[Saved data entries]
_ _ _ _ _ _ _
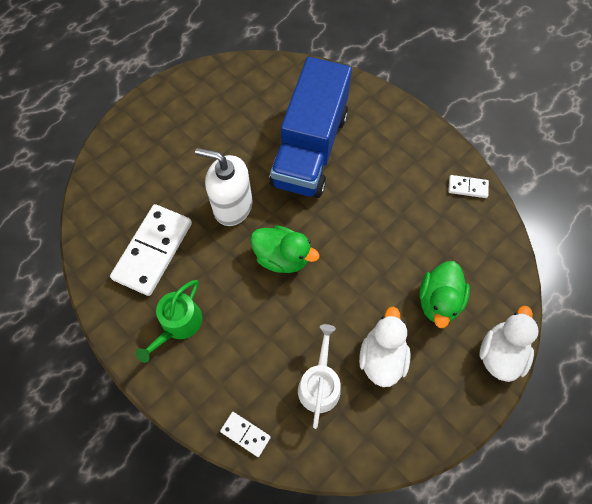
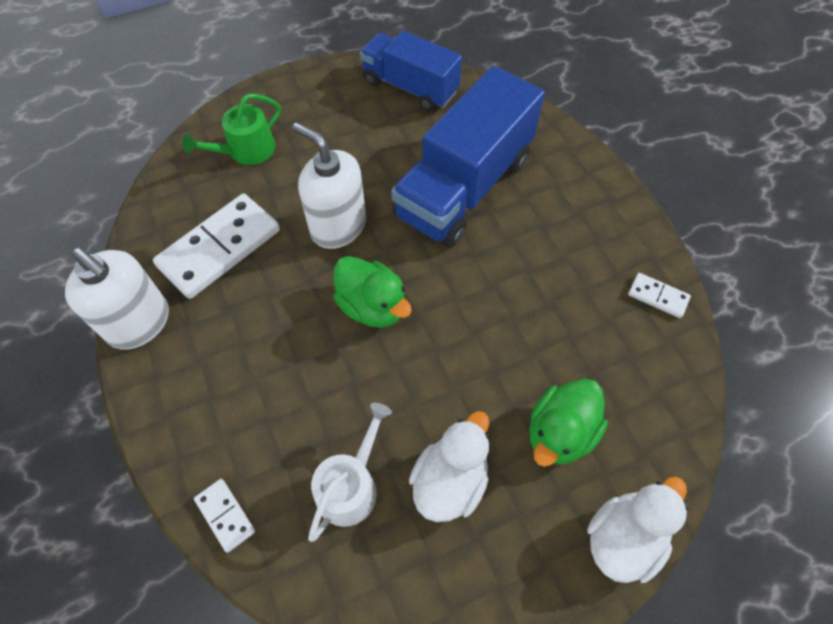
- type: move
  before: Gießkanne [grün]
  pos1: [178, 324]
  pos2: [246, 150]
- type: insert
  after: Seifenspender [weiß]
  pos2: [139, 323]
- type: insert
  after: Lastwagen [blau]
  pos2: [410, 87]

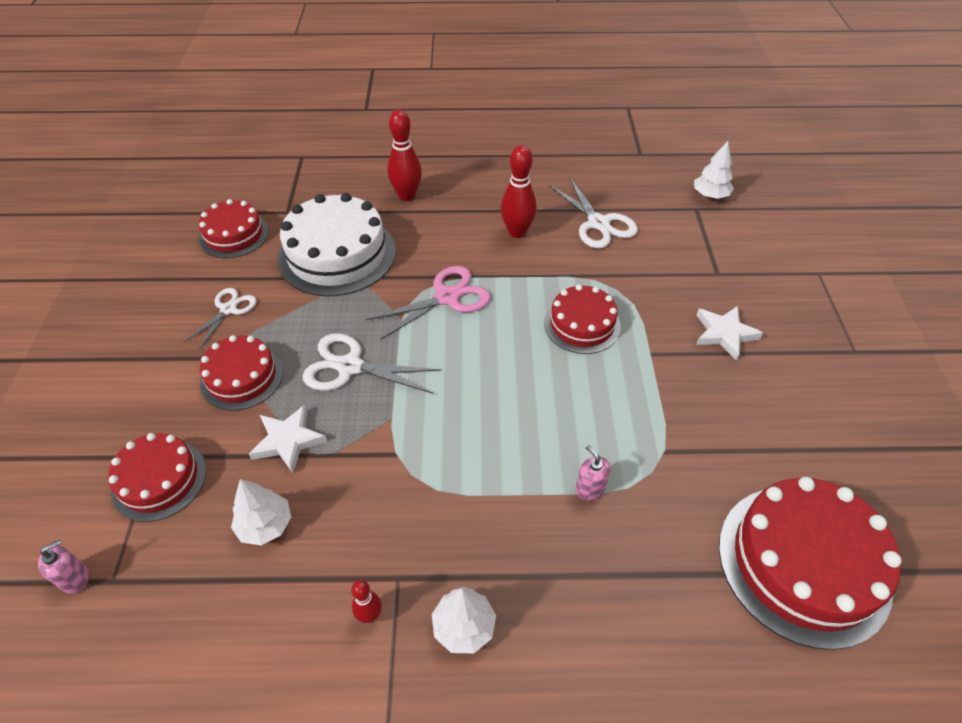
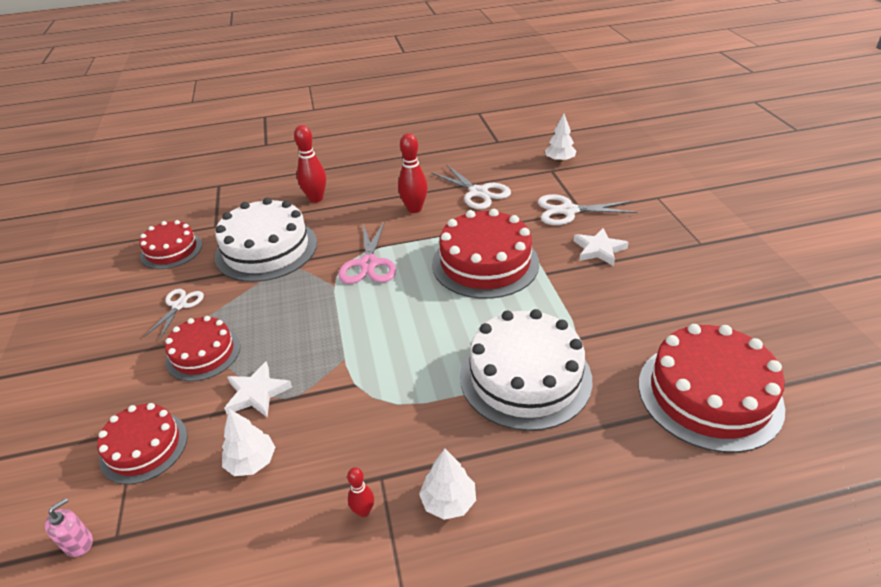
- type: move
  before: Schere [weiß]
  pos1: [350, 367]
  pos2: [568, 211]
- type: rotate
  before: Schere [rosa]
  pos1: [447, 297]
  pos2: [369, 264]
  turn: 135
- type: resize
  before: Kuchen [rot]
  pos1: [582, 324]
  pos2: [485, 263]
  scale: 1.68
- type: replace
  before: Seifenspender [rosa]
  after: Kuchen [weiß]
  pos1: [590, 488]
  pos2: [525, 377]

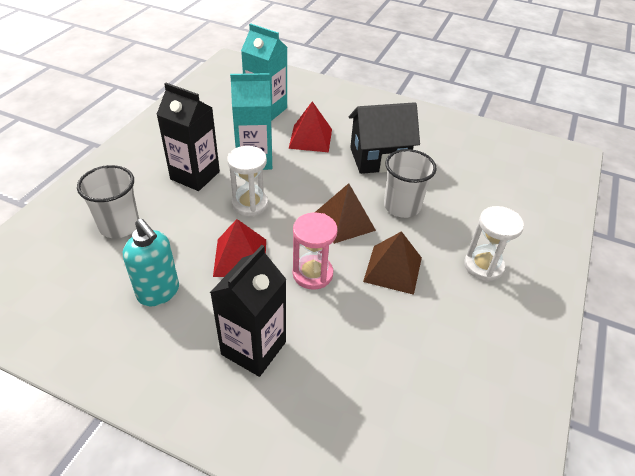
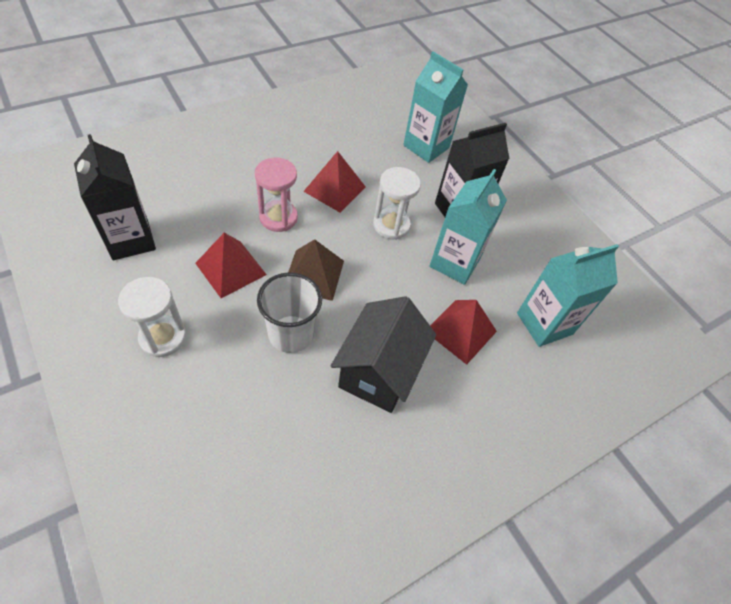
- type: replace
  before: Becher [weiß]
  after: Getränkekarton [türkis]
  pos1: [119, 225]
  pos2: [426, 147]
- type: delete
  before: Seifenspender [türkis]
  pos1: [159, 292]
- type: move
  before: Getränkekarton [schwarz]
  pos1: [253, 348]
  pos2: [130, 240]
- type: recolor
  before: Pyramide [braun]
  after: Pyramide [rot]
  pos1: [393, 269]
  pos2: [231, 268]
_ _ _ _ _ _ _
- _WHAT TO PRODUCE_:
Scan the lines above for "pos1: [178, 324]" and for "after: Lastwagen [blau]". Repeat exactly the line holding each of them and every line in between.

- _EXPECTED ANSWER_:
  pos1: [178, 324]
  pos2: [246, 150]
- type: insert
  after: Seifenspender [weiß]
  pos2: [139, 323]
- type: insert
  after: Lastwagen [blau]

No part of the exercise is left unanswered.